Data shown =

··········

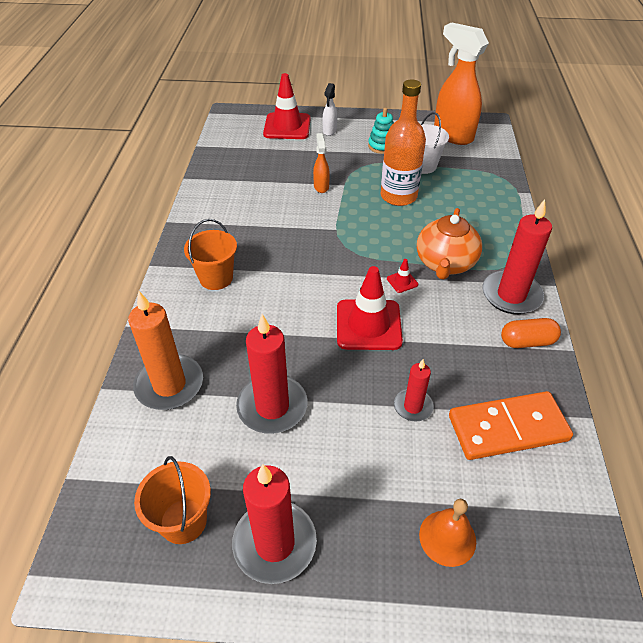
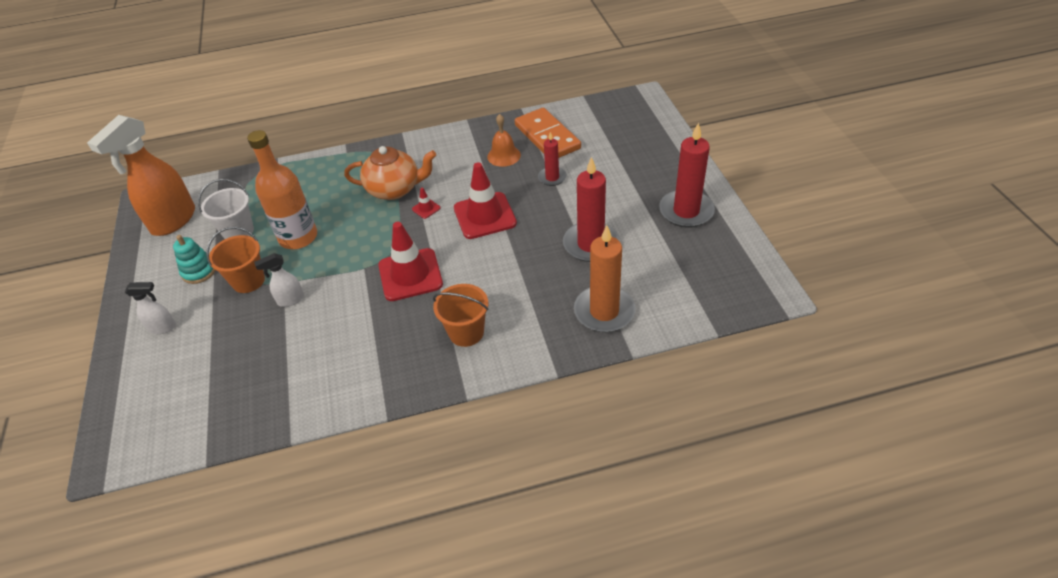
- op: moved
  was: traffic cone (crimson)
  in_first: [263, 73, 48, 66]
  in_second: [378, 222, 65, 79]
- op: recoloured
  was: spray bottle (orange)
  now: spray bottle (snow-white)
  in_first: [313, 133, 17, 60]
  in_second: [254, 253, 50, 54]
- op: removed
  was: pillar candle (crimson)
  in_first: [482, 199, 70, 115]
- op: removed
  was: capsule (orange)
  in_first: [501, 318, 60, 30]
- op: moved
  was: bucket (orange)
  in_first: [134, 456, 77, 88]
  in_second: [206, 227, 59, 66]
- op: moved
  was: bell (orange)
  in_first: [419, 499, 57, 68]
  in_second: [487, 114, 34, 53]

··········

Problem description = Each line from the one that includes "now: spray bottle (snow-white)" down to the close of the records above is to be given again exactly, and no other line is to appear.

Answer area =
  now: spray bottle (snow-white)
  in_first: [313, 133, 17, 60]
  in_second: [254, 253, 50, 54]
- op: removed
  was: pillar candle (crimson)
  in_first: [482, 199, 70, 115]
- op: removed
  was: capsule (orange)
  in_first: [501, 318, 60, 30]
- op: moved
  was: bucket (orange)
  in_first: [134, 456, 77, 88]
  in_second: [206, 227, 59, 66]
- op: moved
  was: bell (orange)
  in_first: [419, 499, 57, 68]
  in_second: [487, 114, 34, 53]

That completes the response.